> _GIVEN REQUEST_
Report every line of the entries below that contains the string "treble". Case counts.

Items from a dataset
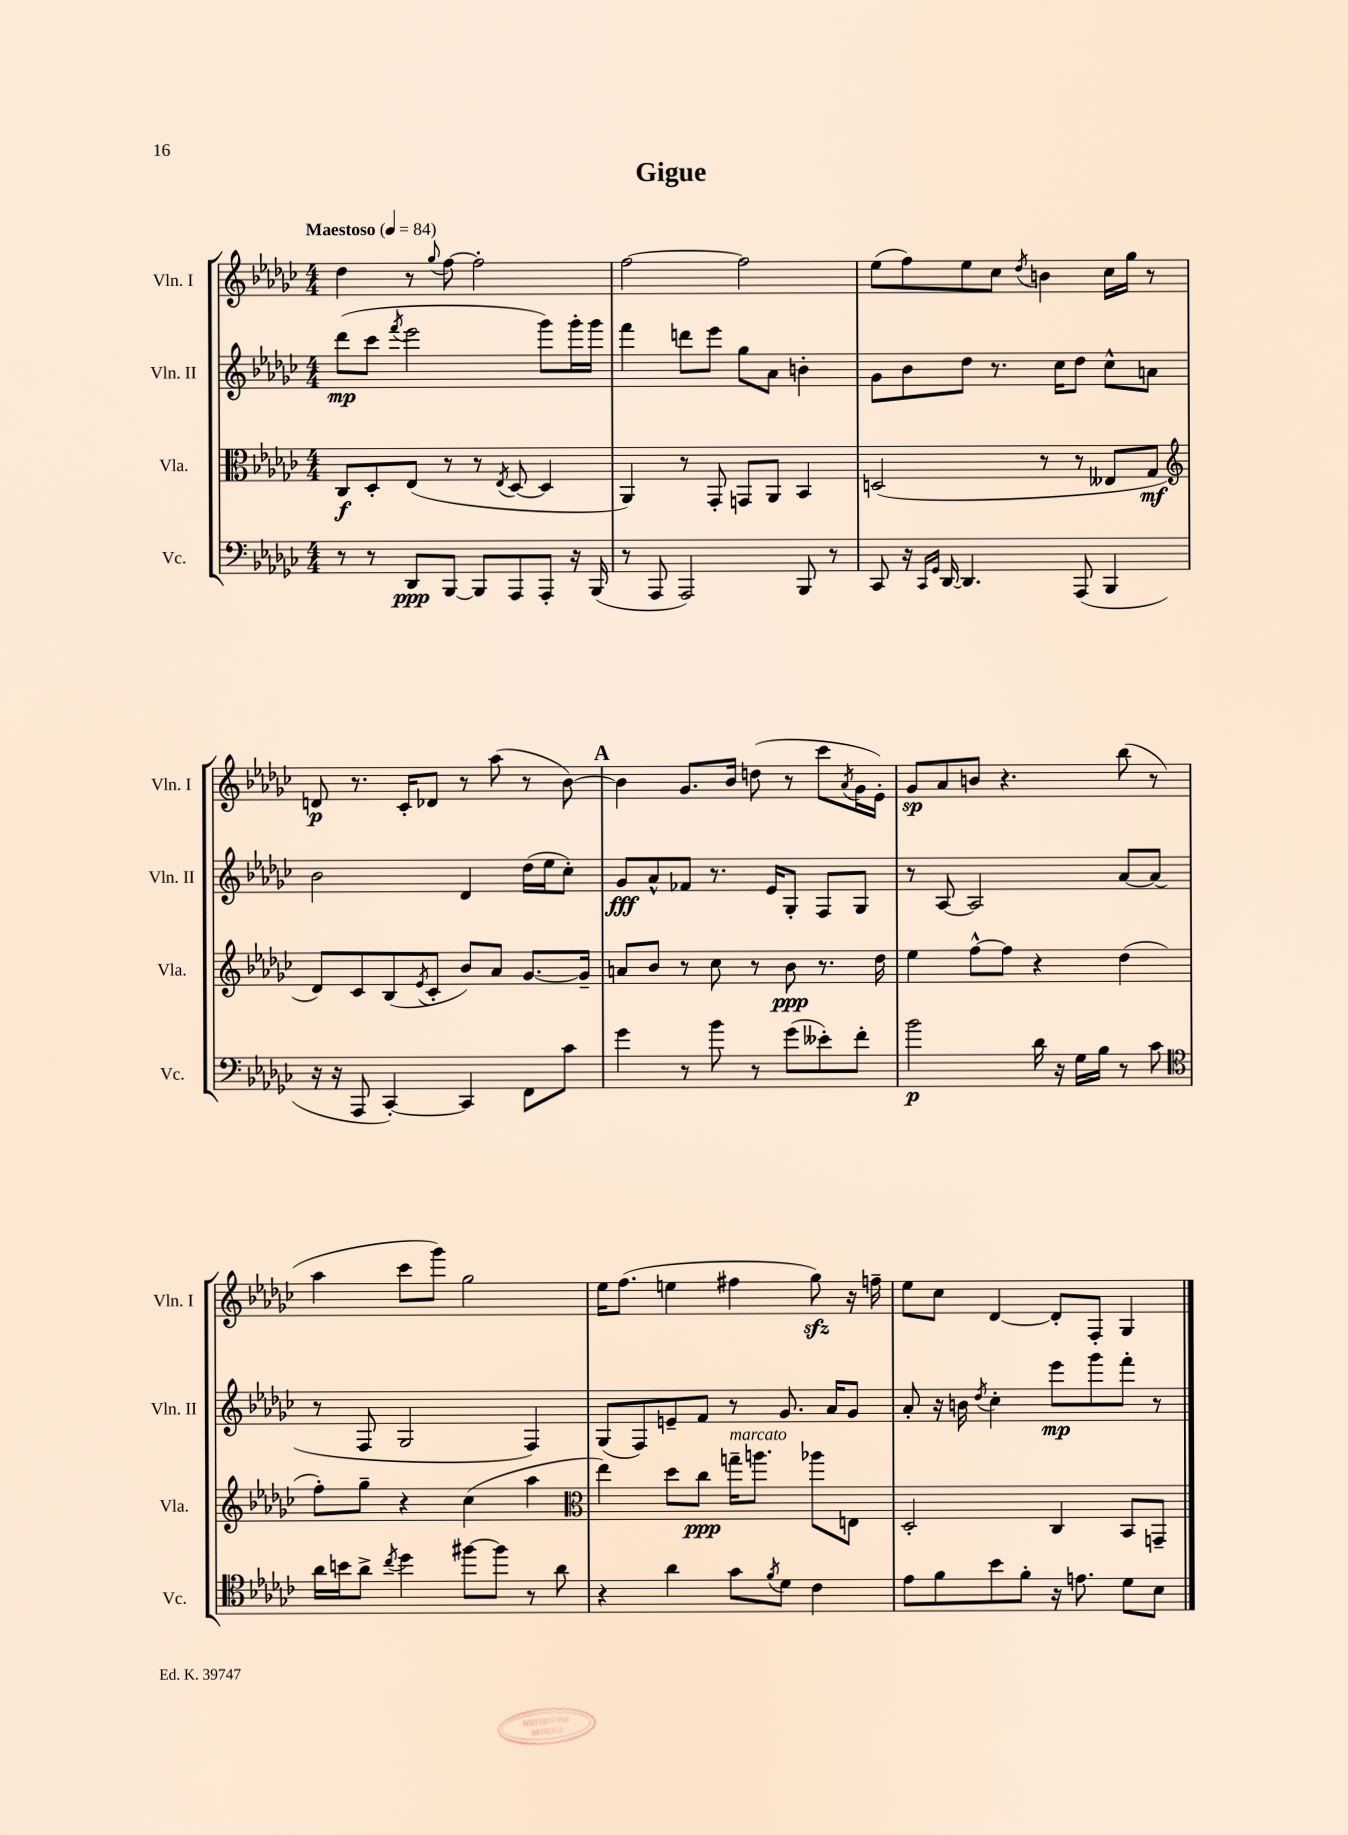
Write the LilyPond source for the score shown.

\header { title = "Gigue" }
<<
\new StaffGroup <<
\new Staff = "s0" \with { instrumentName = "Vln. I" shortInstrumentName = "Vln. I" } {
    \clef treble \key ges \major \numericTimeSignature \time 4/4 \tempo "Maestoso" 4 = 84
    des''4 r8 \appoggiatura { ges''8 } f''8~ f''2-. |
    f''2~ f''2 |
    ees''8( f''8) ees''8 ces''8 \acciaccatura { des''8 } b'4 ces''16 ges''16 r8 |
    d'8\p r8. ces'16-. des'8 r8 aes''8( r8 bes'8~) |
    \mark \markup { \bold "A" } bes'4 ges'8. bes'16 d''8( r8 ces'''8 \acciaccatura { aes'8 } ges'16 ees'16-.) |
    ges'8\sp aes'8 b'8 r4. bes''8( r8 |
    aes''4 ces'''8 ges'''8) ges''2 |
    ees''16 f''8.( e''4 fis''4 ges''8\sfz) r16 f''16-- |
    ees''8 ces''8 des'4~ des'8-. f8-. ges4 \bar "|." |
}
\new Staff = "s1" \with { instrumentName = "Vln. II" shortInstrumentName = "Vln. II" } {
    \clef treble \key ges \major \numericTimeSignature \time 4/4
    des'''8\mp( ces'''8 \acciaccatura { f'''8 } ees'''2 ges'''8) ges'''16-. ges'''16 |
    f'''4 d'''8 ees'''8 ges''8 aes'8 b'4-. |
    ges'8 bes'8 des''8 r8. ces''16 des''8 ces''8-^ a'8 |
    bes'2 des'4 des''16( ees''16 ces''8-.) |
    \mark \markup { \bold "A" } ges'8\fff aes'8-^ fes'8 r8. ees'16 ges8-. f8 ges8 |
    r8 aes8~ aes2 aes'8~ aes'8( |
    r8 f8 ges2 f4) |
    ges8( f8) e'8-- f'8 r8 ges'8. aes'16 ges'8 |
    aes'8-. r16 b'16 \acciaccatura { des''8 } ces''4-. ees'''8\mp ges'''8 f'''8-. r8 \bar "|." |
}
\new Staff = "s2" \with { instrumentName = "Vla." shortInstrumentName = "Vla." } {
    \clef alto \key ges \major \numericTimeSignature \time 4/4
    ces8\f des8-. ees8( r8 r8 \acciaccatura { ees8 } des8~ des4 |
    aes,4) r8 ges,8-. g,8 aes,8 bes,4 |
    d2( r8 r8 eeses8 ges8\mf |
    \clef treble des'8) ces'8 bes8( \acciaccatura { ees'8 } ces'8-. bes'8) aes'8 ges'8.~ ges'16-- |
    \mark \markup { \bold "A" } a'8 bes'8 r8 ces''8 r8 bes'8\ppp r8. des''16 |
    ees''4 f''8~-^ f''8 r4 des''4( |
    f''8-.) ges''8-- r4 ces''4( aes''4 |
    \clef alto ees''4) des''8 ces''8\ppp g''16--^\markup { \italic "marcato" } a''8. aes''8 e8 |
    des2-. ces4 bes,8 g,8-- \bar "|." |
}
\new Staff = "s3" \with { instrumentName = "Vc." shortInstrumentName = "Vc." } {
    \clef bass \key ges \major \numericTimeSignature \time 4/4
    r8 r8 des,8\ppp bes,,8~ bes,,8 aes,,8 aes,,8-. r16 bes,,16( |
    r8 aes,,8 aes,,2) bes,,8 r8 |
    ces,8 r16 \grace { ces,16 ges,16 } des,16~ des,4. aes,,8( bes,,4 |
    r16 r16 aes,,8 ces,4~-.) ces,4 f,8 ces'8 |
    \mark \markup { \bold "A" } ges'4 r8 bes'8 r8 ges'8( eeses'8-.) f'8-. |
    bes'2\p des'16 r16 ges16 bes16 r8 ces'8 |
    \clef tenor aes'16 b'16 aes'8-> \acciaccatura { ces''8 } des''4 fis''8~ fis''8 r8 aes'8 |
    r4 aes'4 ges'8 \acciaccatura { f'8 } des'8 ces'4 |
    ees'8 f'8 bes'8 f'8-. r16 e'8. des'8 bes8 \bar "|." |
}
>>
>>
\layout { \context { \Score \remove "Bar_number_engraver" } }
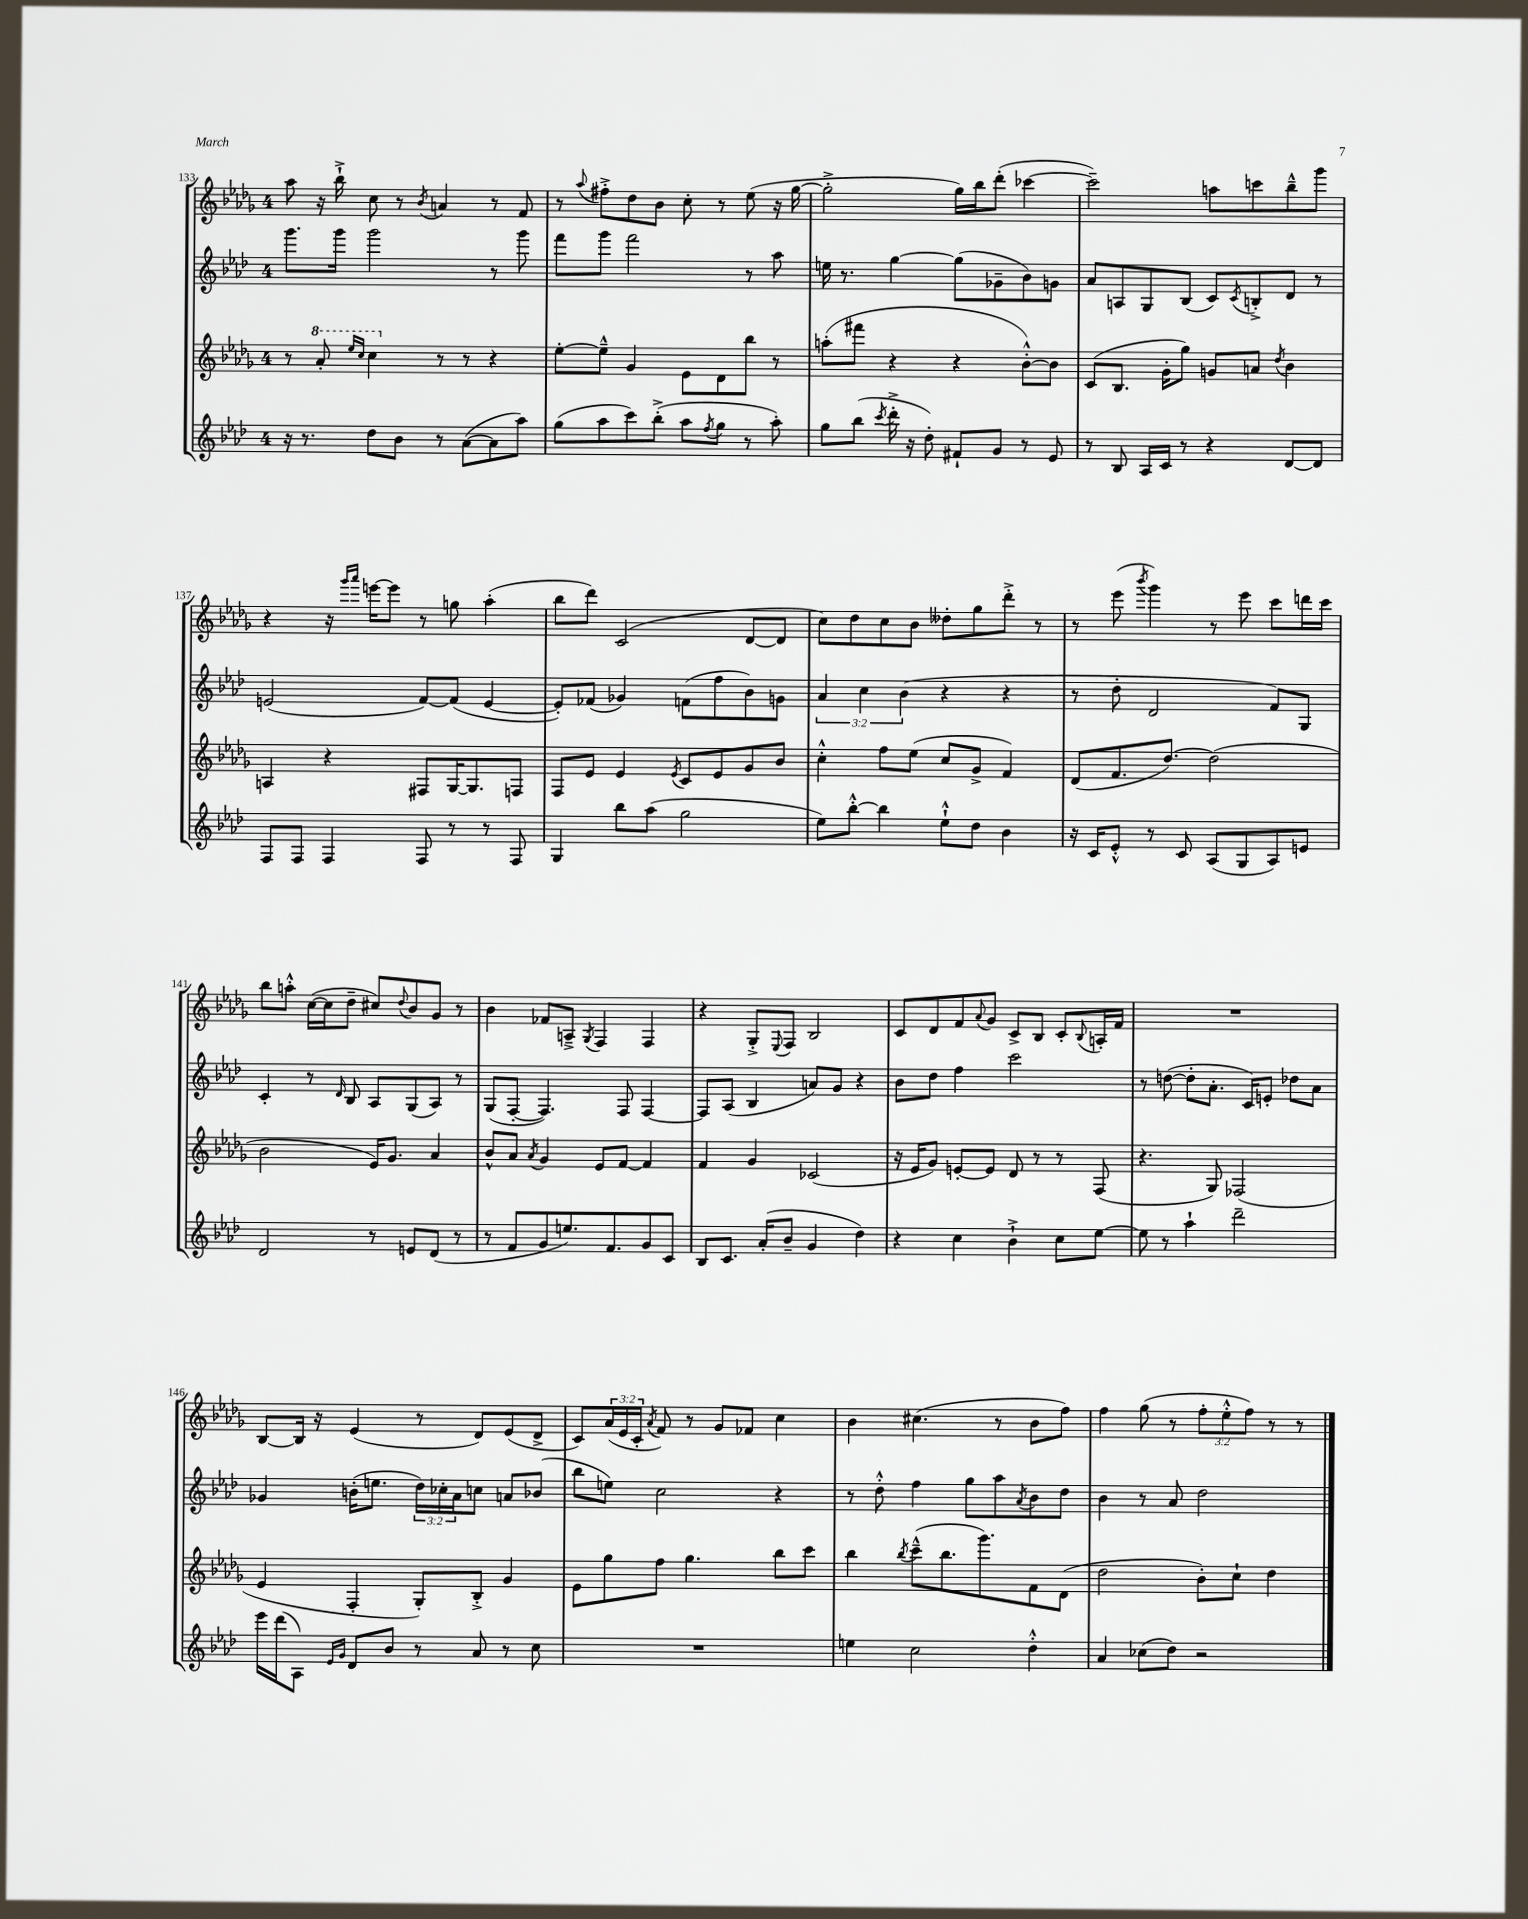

> _WRITTEN SOLUTION_
    \clef treble \key ges \major \numericTimeSignature \time 4/4 \tempo "Maestoso" 4 = 84
    \clef treble \key ges \major \numericTimeSignature \time 4/4
    \clef treble des'8) ces'8 bes8( \acciaccatura { ees'8 } ces'8-. bes'8) aes'8 ges'8.~ ges'16-- |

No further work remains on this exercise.